(Image sequences with shape edits)
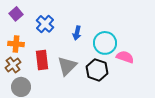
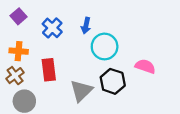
blue arrow: (77, 33) -> (86, 26), moved
cyan circle: (105, 43) -> (105, 46), moved
gray triangle: (67, 66) -> (81, 91), moved

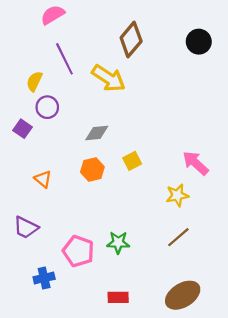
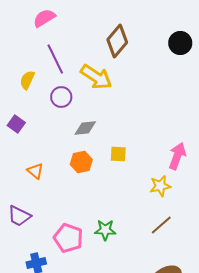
purple circle: (47, 107) -> (61, 97), moved
yellow square: (132, 161) -> (118, 154), turned 30
pink arrow: (196, 163) -> (177, 156), turned 68

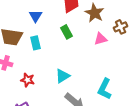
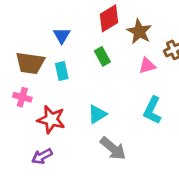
red star: (28, 80) -> (51, 120), size x1.5
cyan L-shape: (105, 89) -> (152, 110), moved

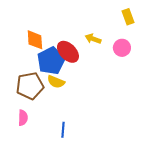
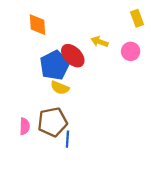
orange diamond: (35, 40) -> (37, 25), moved
brown pentagon: (30, 86) -> (52, 122), moved

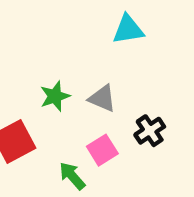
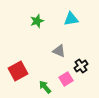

• _Task objective_:
Give back exactly the lines from the one with "cyan L-shape: (105, 89) -> (152, 110), moved" through the end of the records above, inclusive, and omit any pictures.

• _Answer to this problem_:
cyan L-shape: (105, 89) -> (152, 110), moved

orange diamond: (35, 40) -> (37, 25), moved
brown pentagon: (30, 86) -> (52, 122), moved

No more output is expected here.